**Task goal:** Skip every picture, and copy exactly the lines from the one containing "BUTTON1: B3F -> TTP223" to the end of the data.

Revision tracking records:
........

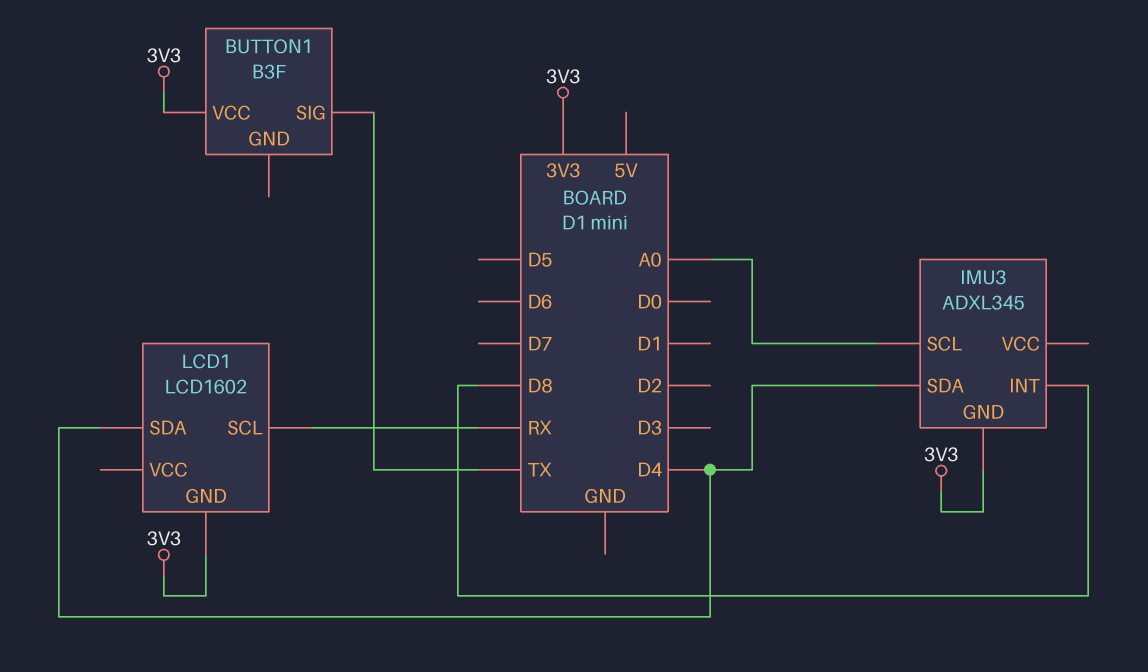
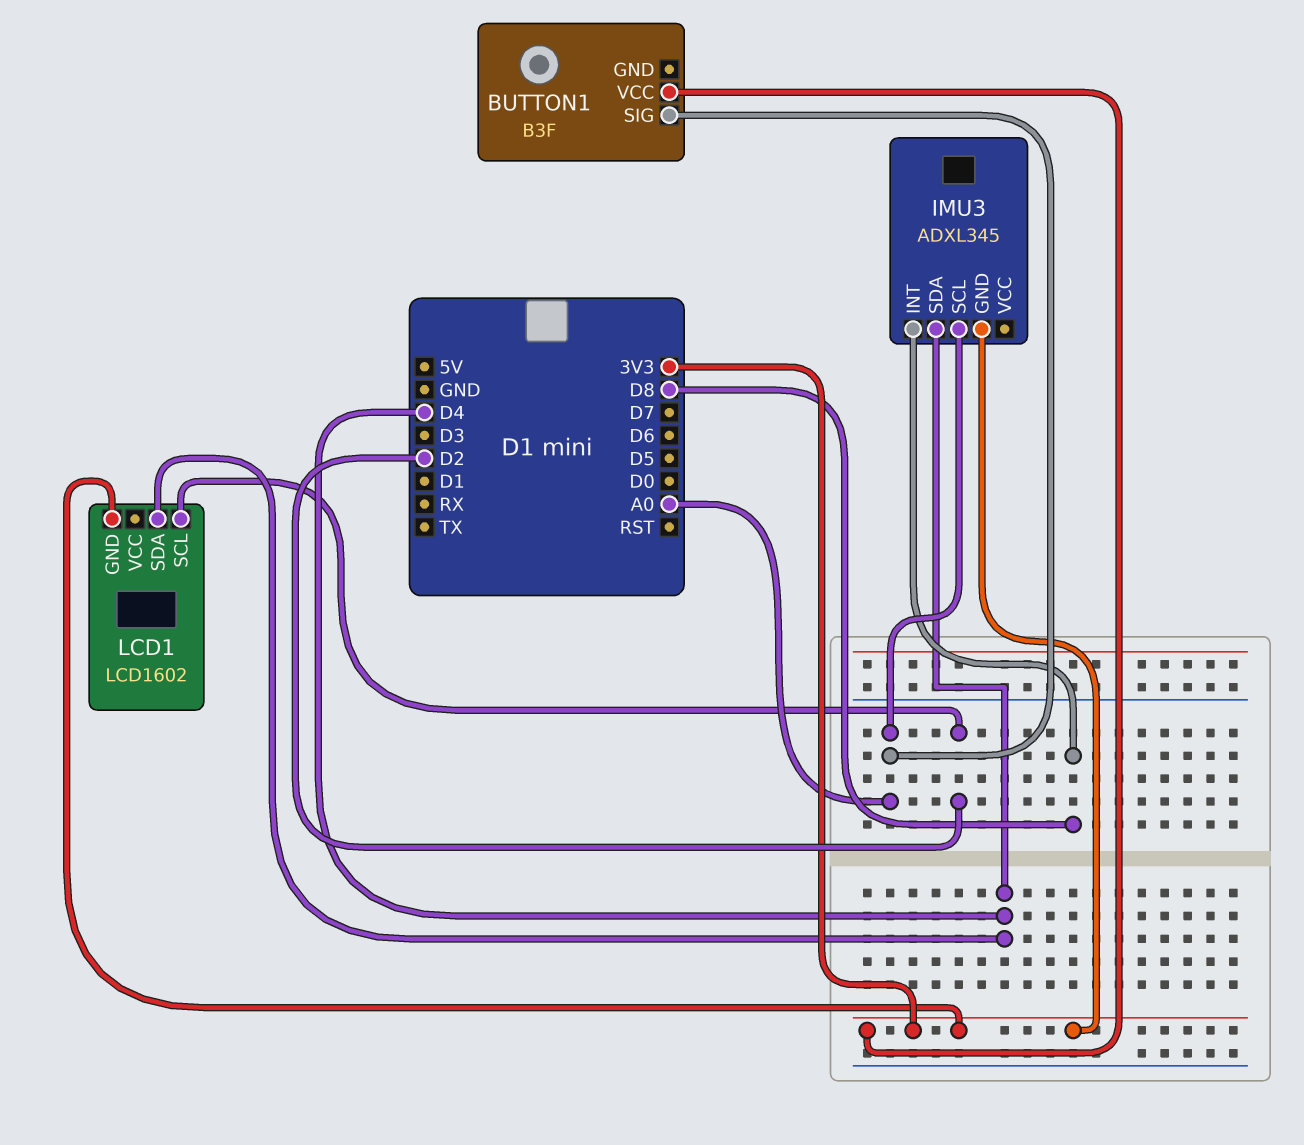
BUTTON1 pin SIG: TX -> A0
LCD1 pin SCL: RX -> D2

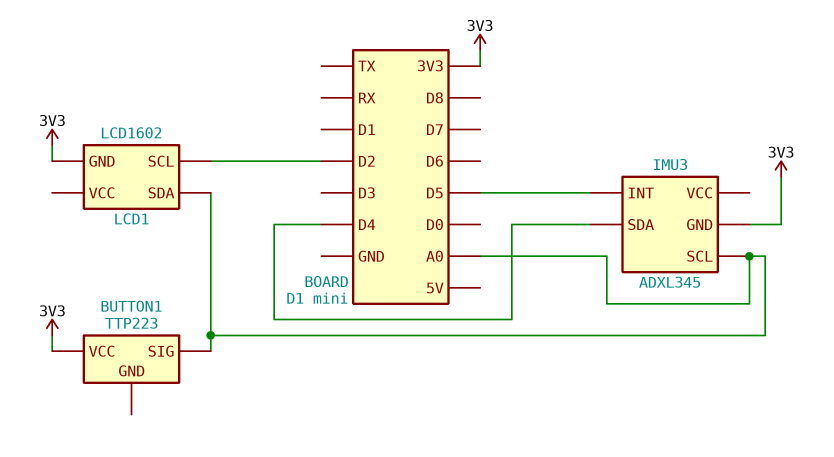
BUTTON1: B3F -> TTP223
IMU3 pin INT: D8 -> D5
LCD1 pin SDA: D4 -> A0

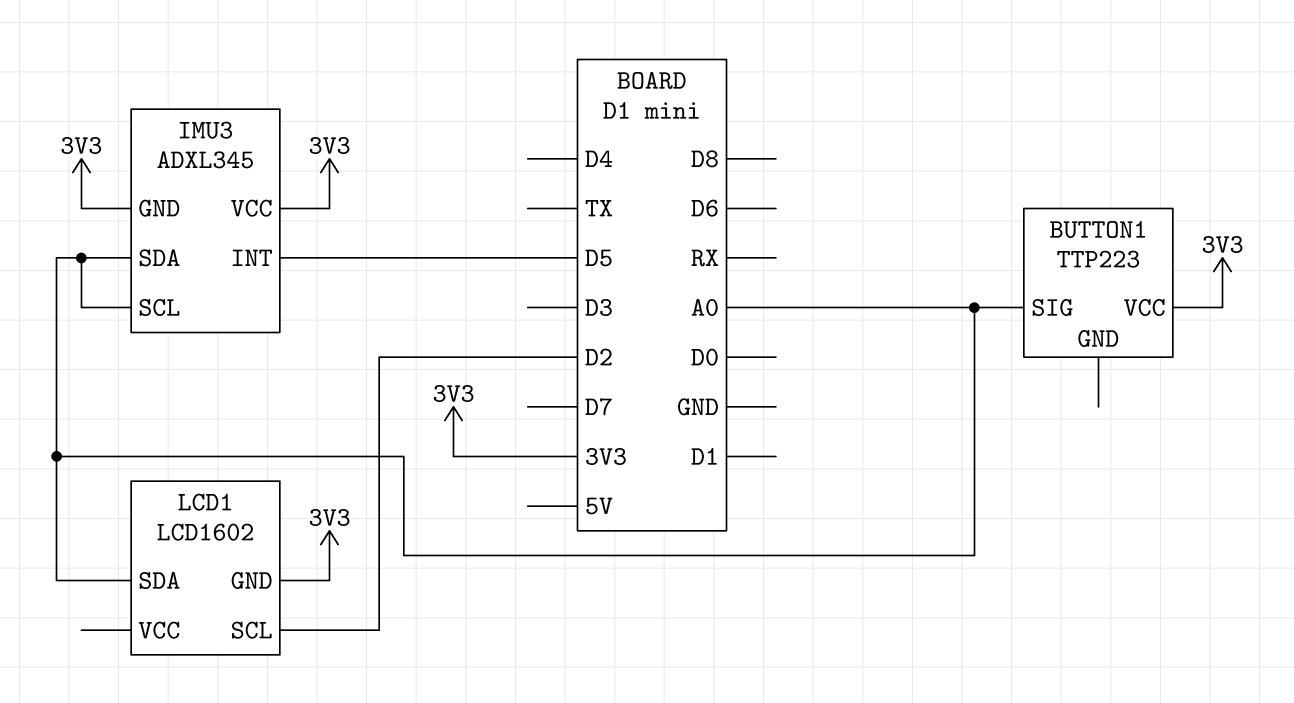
IMU3 pin SDA: D4 -> A0
IMU3 pin VCC: none -> 3V3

........

**Exercise response:**
BUTTON1: B3F -> TTP223
IMU3 pin INT: D8 -> D5
LCD1 pin SDA: D4 -> A0

IMU3 pin SDA: D4 -> A0
IMU3 pin VCC: none -> 3V3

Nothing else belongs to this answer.